TASK DIRECTIONS
Write out every line from the listing below where the string "ellipse" is found.

TASK INPUTS

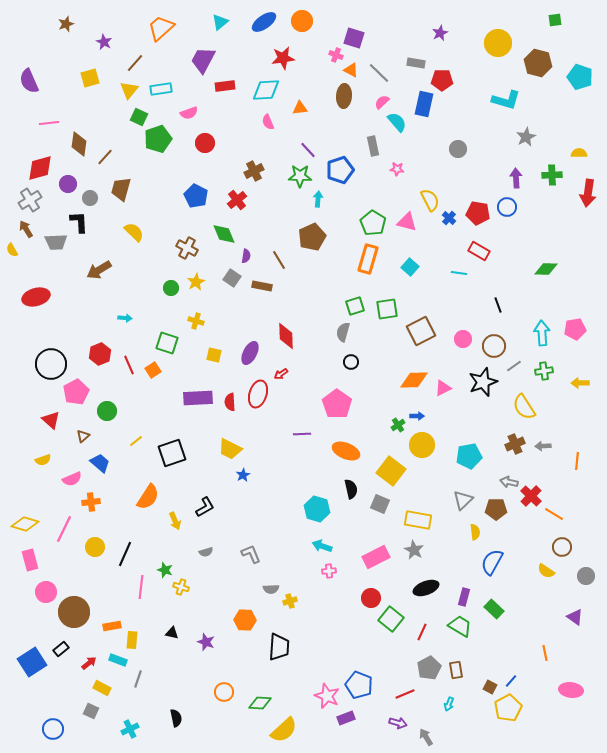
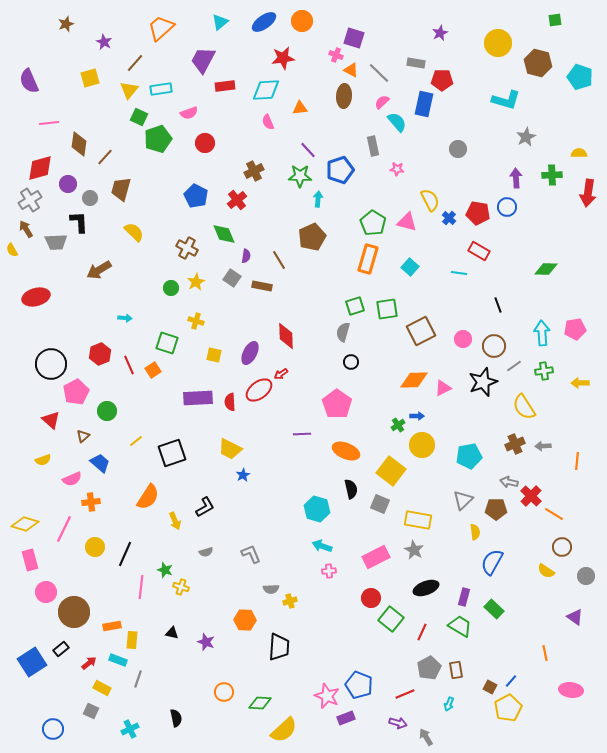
red ellipse at (258, 394): moved 1 px right, 4 px up; rotated 36 degrees clockwise
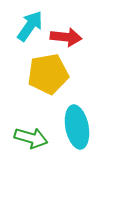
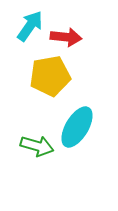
yellow pentagon: moved 2 px right, 2 px down
cyan ellipse: rotated 42 degrees clockwise
green arrow: moved 6 px right, 8 px down
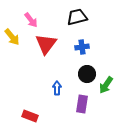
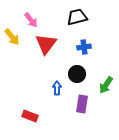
blue cross: moved 2 px right
black circle: moved 10 px left
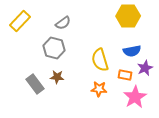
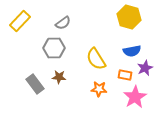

EXERCISE OUTPUT
red ellipse at (258, 394): moved 1 px right, 4 px up; rotated 36 degrees clockwise
cyan ellipse: rotated 42 degrees clockwise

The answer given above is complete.